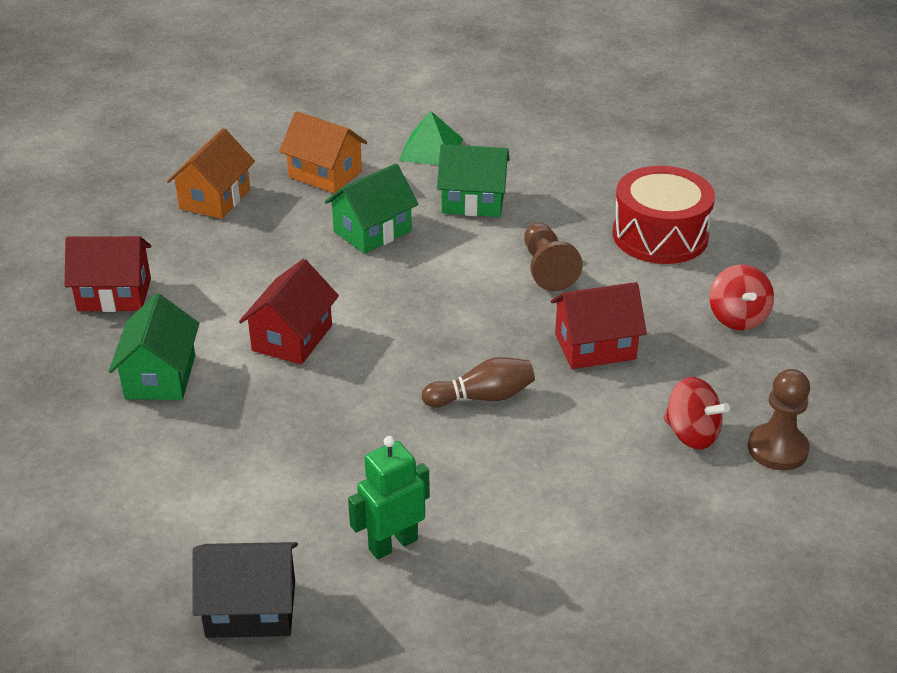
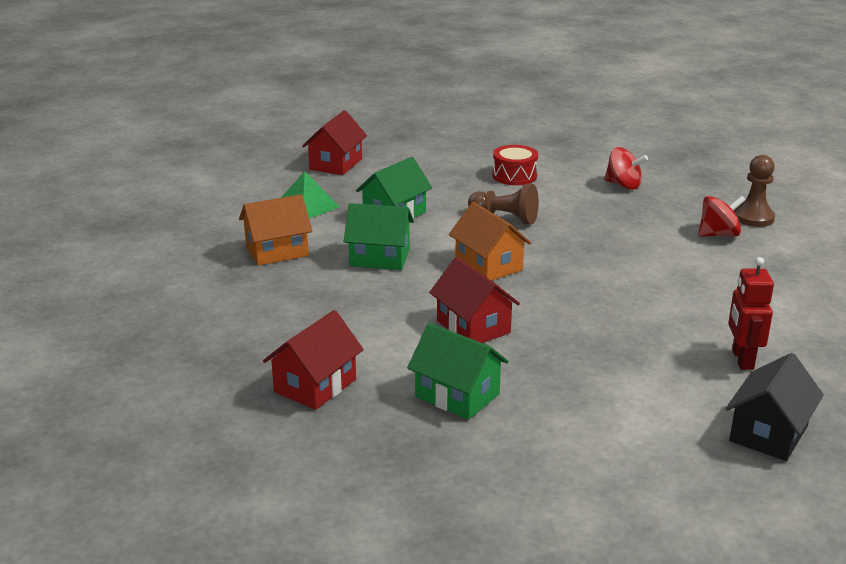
camera: 55 degrees left, 10 degrees down
(215, 199) = (240, 303): orange house -> orange house (488, 265)
(372, 231) = (379, 258): green house -> green house turned 75 degrees counterclockwise
(392, 544) = (742, 359): green robot -> red robot
(482, 397) = (618, 282): brown bowling pin -> none
(595, 346) = (605, 231): red house -> red house (336, 164)
(660, 236) = (514, 176): red drum -> red drum, size x0.62

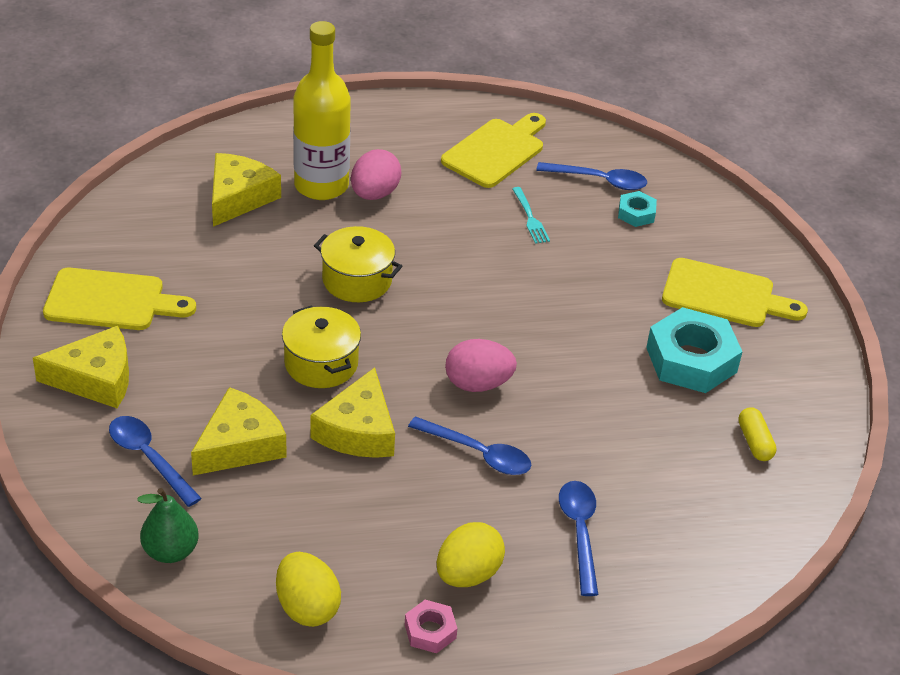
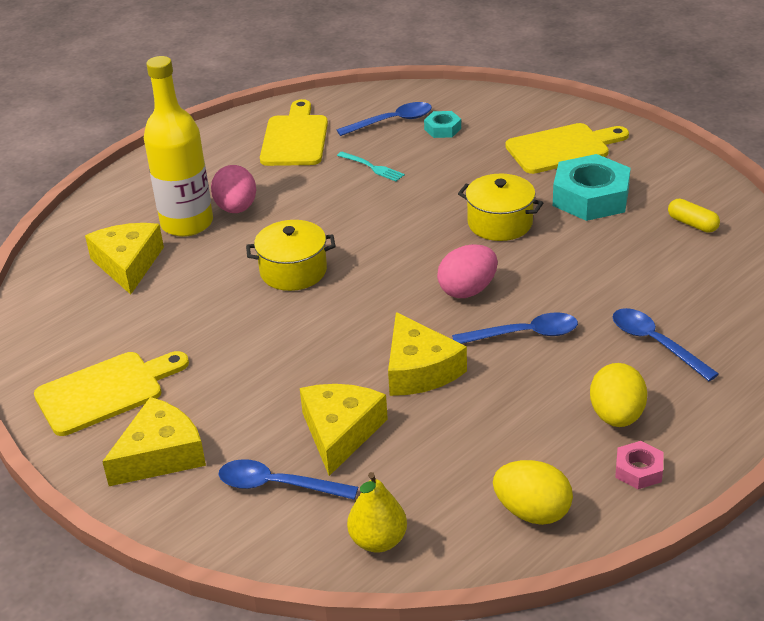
camera: 30 degrees left, 5 degrees down
(170, 551) = (378, 541): green pear -> yellow pear
(321, 363) = (335, 341): yellow pot -> yellow pot (500, 223)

### TO DO:
Return all entries preceding this task exactly as they stand, leaving any picture out.

### ANSWER SECTION:
camera: 55 degrees left, 10 degrees down
(215, 199) = (240, 303): orange house -> orange house (488, 265)
(372, 231) = (379, 258): green house -> green house turned 75 degrees counterclockwise
(392, 544) = (742, 359): green robot -> red robot
(482, 397) = (618, 282): brown bowling pin -> none
(595, 346) = (605, 231): red house -> red house (336, 164)
(660, 236) = (514, 176): red drum -> red drum, size x0.62

camera: 30 degrees left, 5 degrees down
(170, 551) = (378, 541): green pear -> yellow pear
(321, 363) = (335, 341): yellow pot -> yellow pot (500, 223)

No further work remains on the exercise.